- Action item:
Transcribe the records below in their entirety, and leave out each image.
○ ○ ○ ○ ○ ○ ○
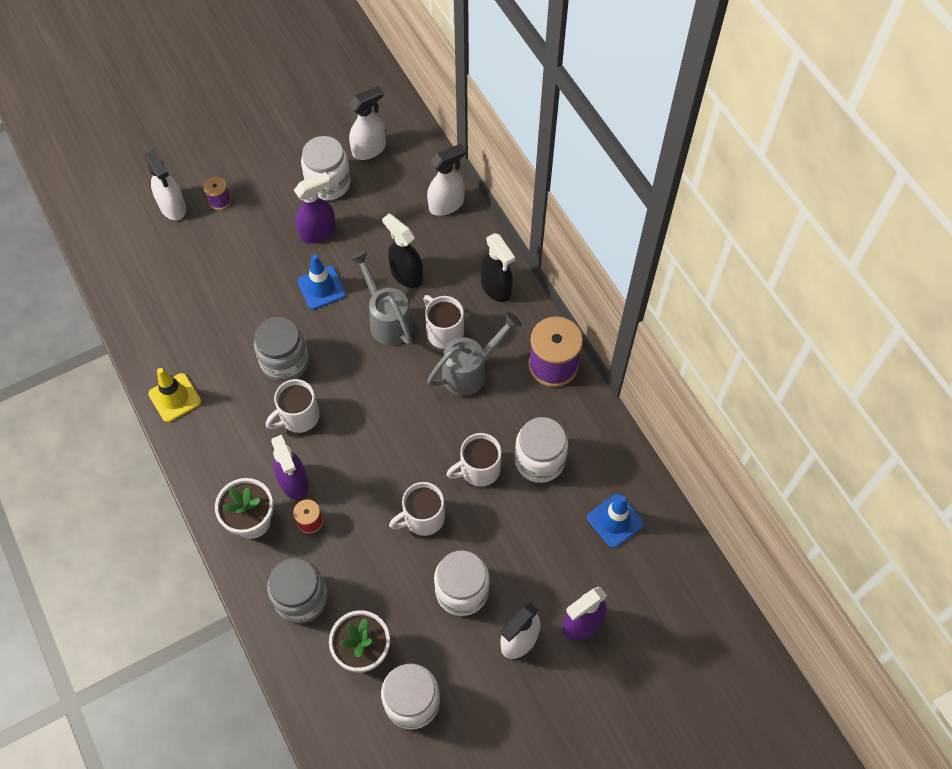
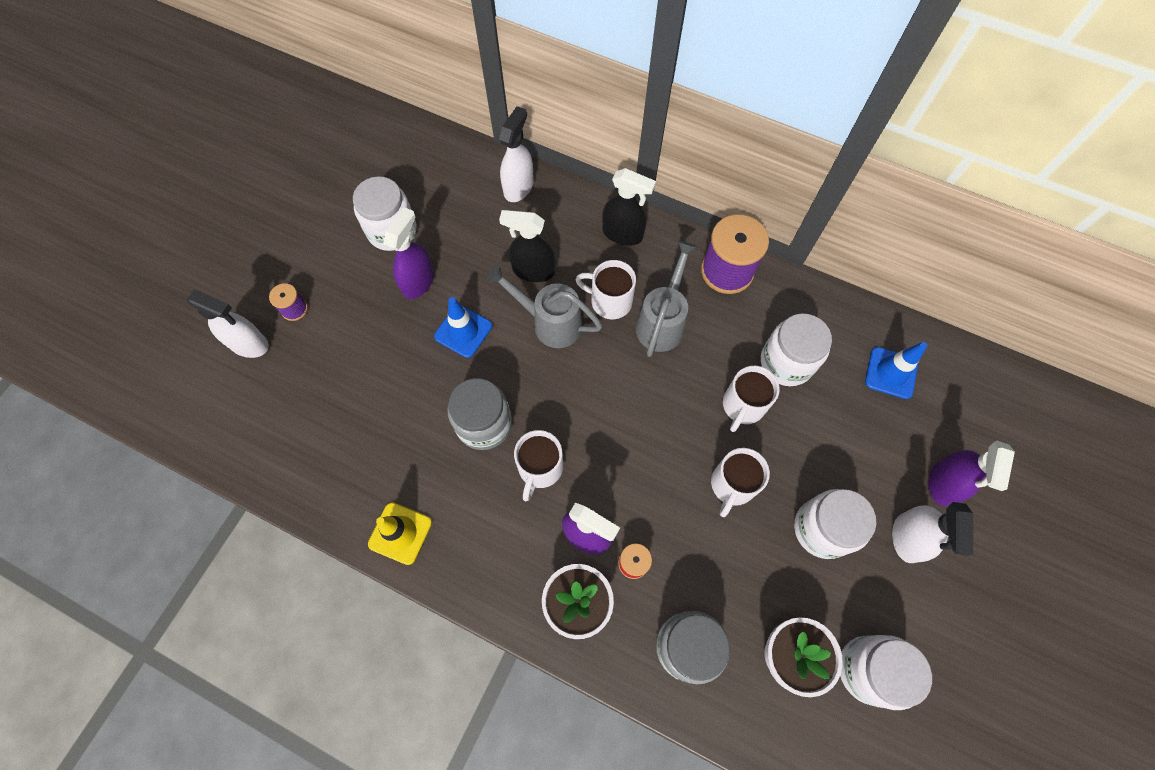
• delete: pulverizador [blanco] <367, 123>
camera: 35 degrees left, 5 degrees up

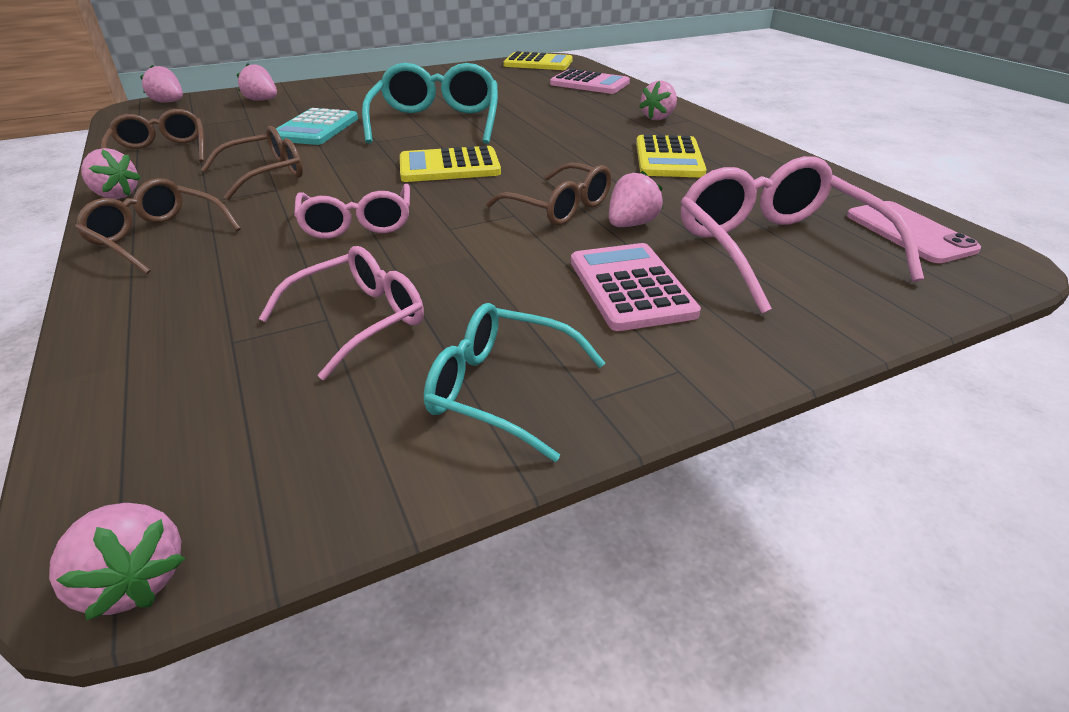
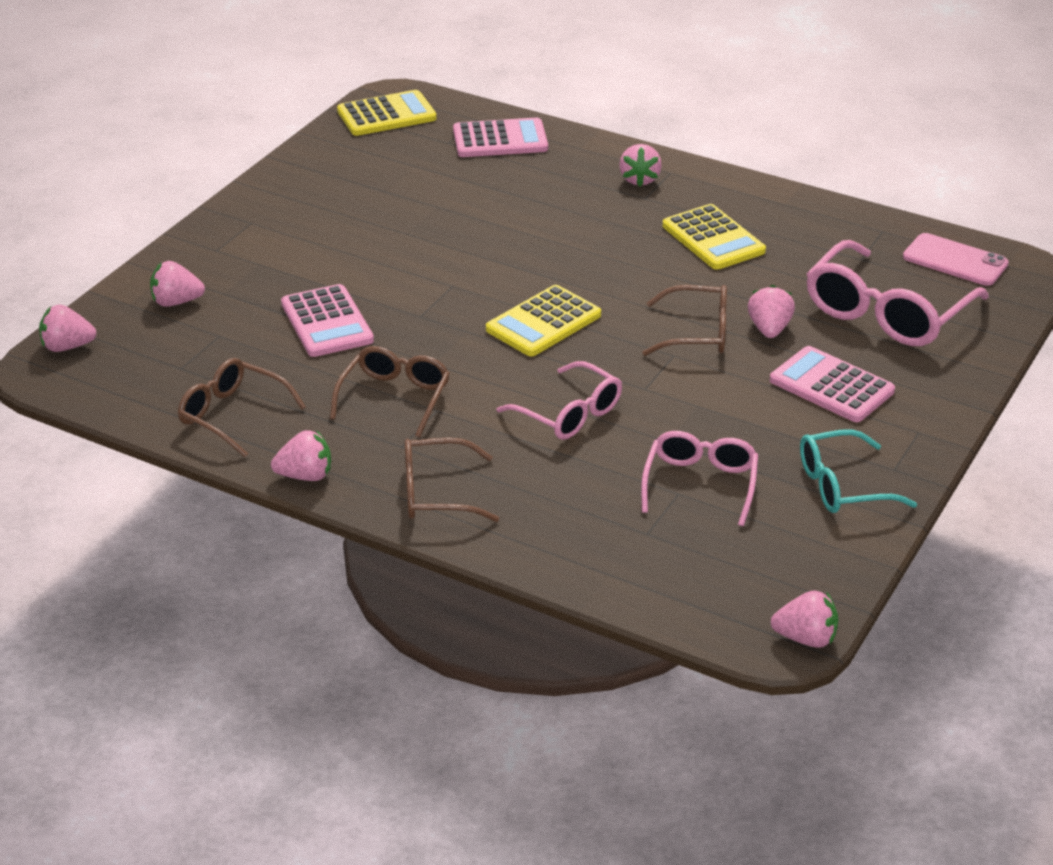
• delete: gafas [turquesa] <430, 103>
• recolor: calculadora [turquesa] <317, 126> to calculadora [rosa] <327, 320>
• rotate: gafas [rosa] <802, 235> = <898, 293> 90 degrees counterclockwise
camera: 35 degrees left, 0 degrees up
○ ○ ○ ○ ○ ○ ○
- Result for this task:
• delete: pulverizador [blanco] <367, 123>
camera: 35 degrees left, 5 degrees up

• delete: gafas [turquesa] <430, 103>
• recolor: calculadora [turquesa] <317, 126> to calculadora [rosa] <327, 320>
• rotate: gafas [rosa] <802, 235> = <898, 293> 90 degrees counterclockwise
camera: 35 degrees left, 0 degrees up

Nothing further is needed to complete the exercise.